WORK ITEM:
In the copy, include no images. Reproduce the entries exactly.

LISTED RECORDS:

--------------------------------

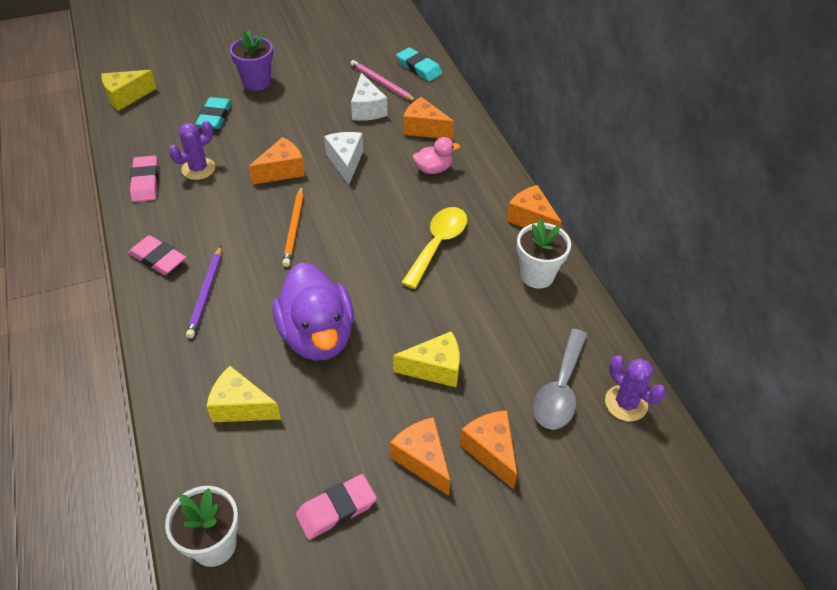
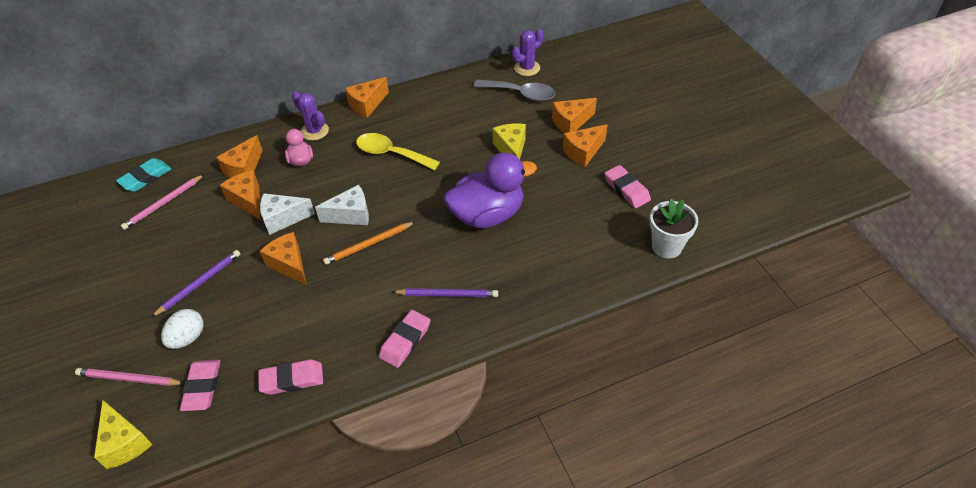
camera: 90 degrees left, 0 degrees up
(160, 130) = (202, 387): none -> pink eraser
(185, 91) = (129, 379): none -> pink pencil
(198, 169) = (276, 335): purple cactus -> purple cactus (314, 131)
(215, 117) = (188, 338): turquoise eraser -> white egg
(241, 407) = (558, 250): yellow cheese -> none
(257, 82) = (132, 309): purple flower pot -> none
(274, 116) = (199, 283): none -> purple pencil
(294, 228) = (368, 245): orange pencil -> orange pencil turned 150 degrees clockwise
(367, 109) = (205, 211): white cheese -> white cheese (351, 215)
(376, 136) = (248, 200): none -> orange cheese
(537, 275) = (423, 102): white flower pot -> none

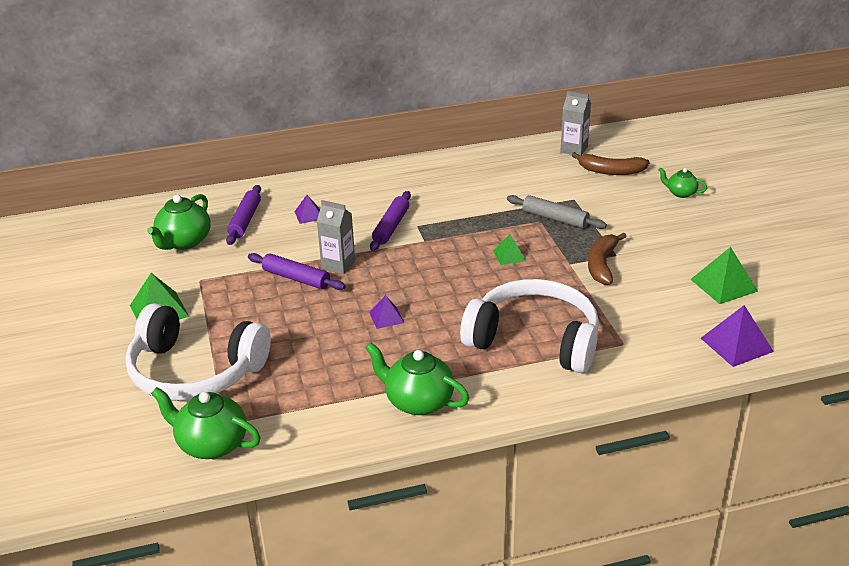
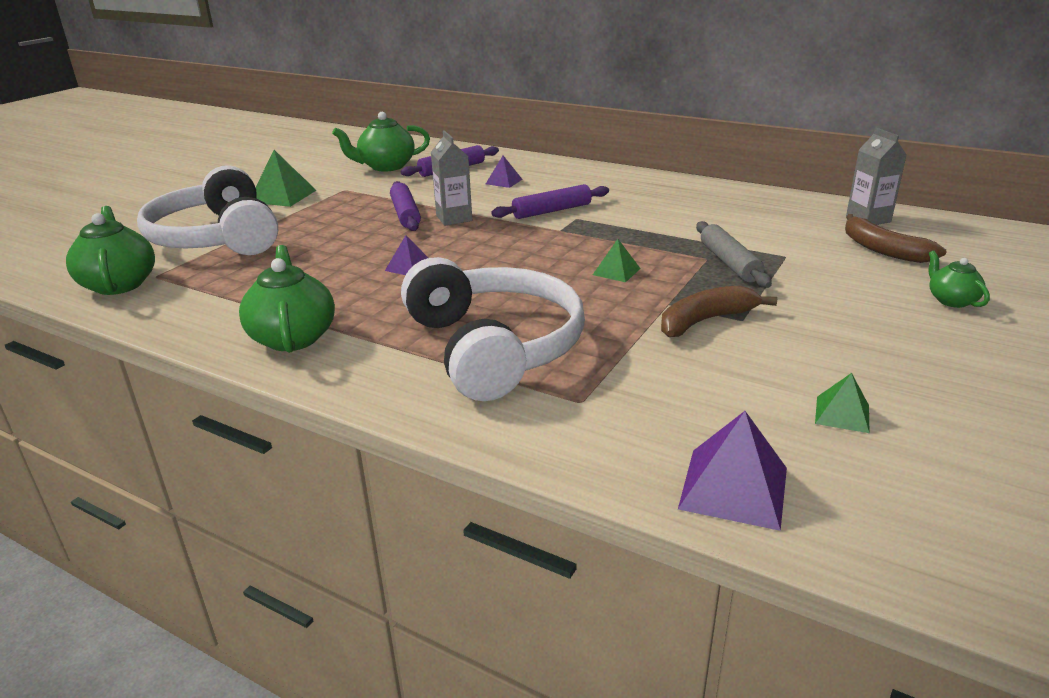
camera: 45 degrees right, 5 degrees down
(724, 285) = (842, 414): green pyramid -> green pyramid, size x0.59

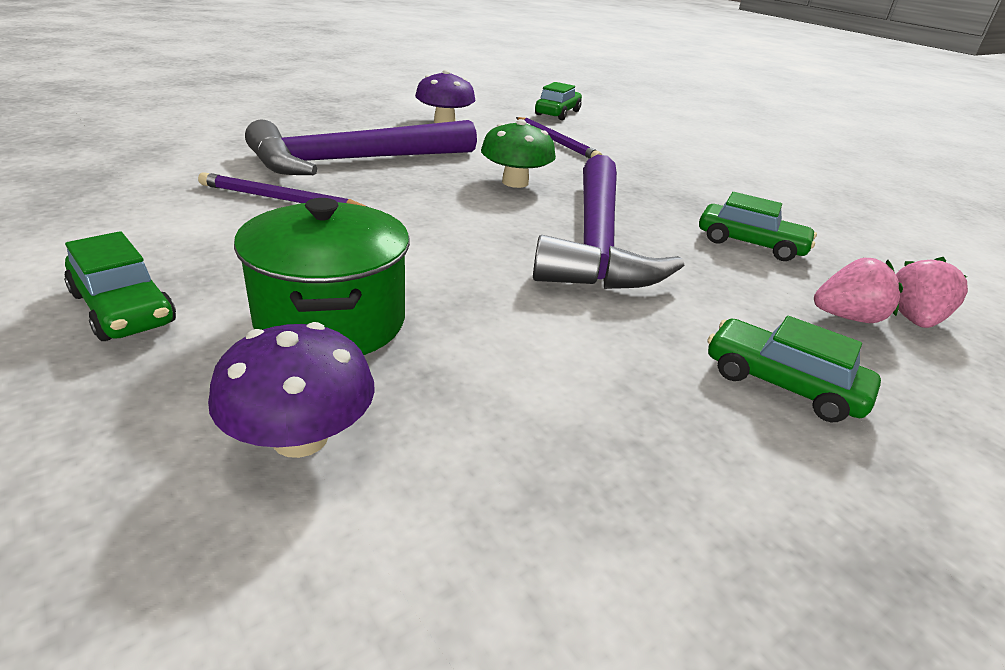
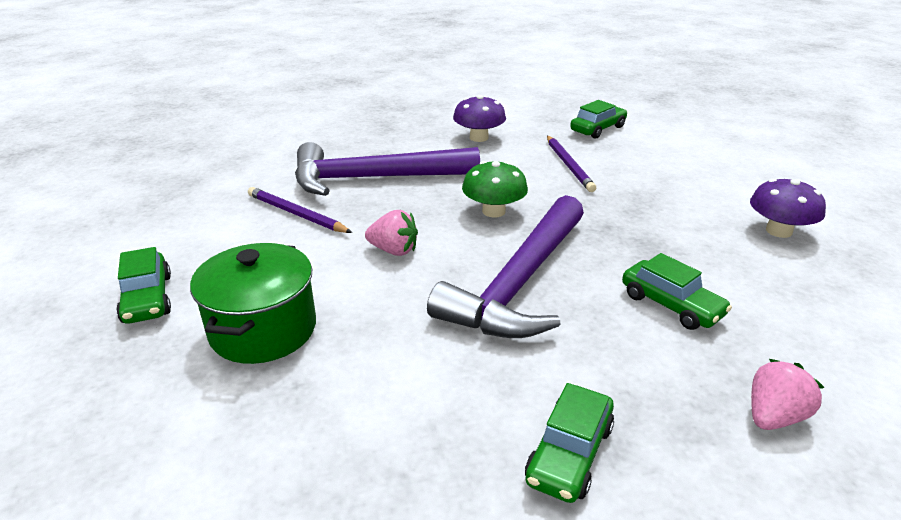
camera: 25 degrees right, 0 degrees up
(300, 438) = (190, 417): purple mushroom -> purple mushroom (778, 231)
(782, 384) = (569, 453): green car -> green car turned 120 degrees counterclockwise
(847, 317) = (699, 401): pink strawberry -> pink strawberry (394, 250)

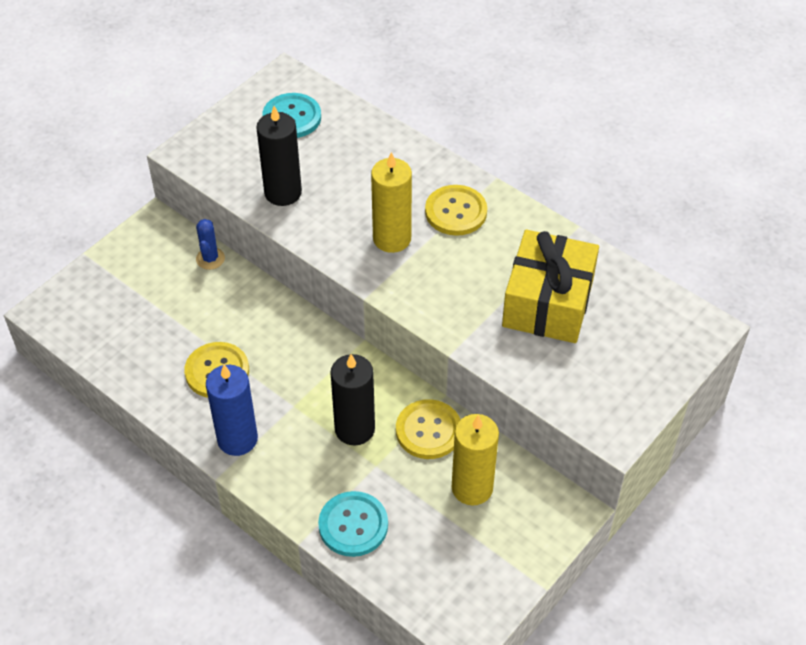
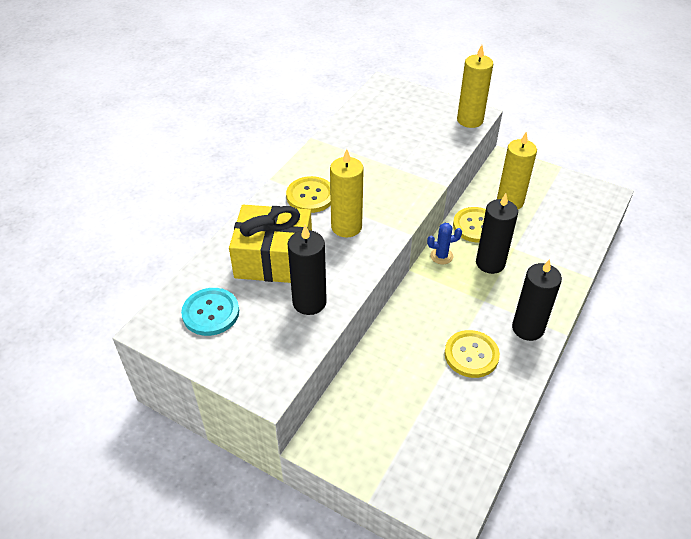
camera: 100 degrees left, 5 degrees down
(210, 259) = (352, 387): blue cactus -> blue cactus (441, 256)
(237, 439) = (527, 328): blue candle -> black candle
(353, 525) = (565, 253): turquoise button -> none
(548, 302) = (385, 146): yellow gift -> yellow gift (274, 259)
(599, 419) = (470, 120): none -> yellow candle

--------------------------------

ANSWER AREA:
camera: 90 degrees left, 0 degrees up
(160, 130) = (202, 387): none -> pink eraser
(185, 91) = (129, 379): none -> pink pencil
(198, 169) = (276, 335): purple cactus -> purple cactus (314, 131)
(215, 117) = (188, 338): turquoise eraser -> white egg
(241, 407) = (558, 250): yellow cheese -> none
(257, 82) = (132, 309): purple flower pot -> none
(274, 116) = (199, 283): none -> purple pencil
(294, 228) = (368, 245): orange pencil -> orange pencil turned 150 degrees clockwise
(367, 109) = (205, 211): white cheese -> white cheese (351, 215)
(376, 136) = (248, 200): none -> orange cheese
(537, 275) = (423, 102): white flower pot -> none

camera: 45 degrees right, 5 degrees down
(724, 285) = (842, 414): green pyramid -> green pyramid, size x0.59

camera: 25 degrees right, 0 degrees up
(300, 438) = (190, 417): purple mushroom -> purple mushroom (778, 231)
(782, 384) = (569, 453): green car -> green car turned 120 degrees counterclockwise
(847, 317) = (699, 401): pink strawberry -> pink strawberry (394, 250)

camera: 100 degrees left, 5 degrees down
(210, 259) = (352, 387): blue cactus -> blue cactus (441, 256)
(237, 439) = (527, 328): blue candle -> black candle
(353, 525) = (565, 253): turquoise button -> none
(548, 302) = (385, 146): yellow gift -> yellow gift (274, 259)
(599, 419) = (470, 120): none -> yellow candle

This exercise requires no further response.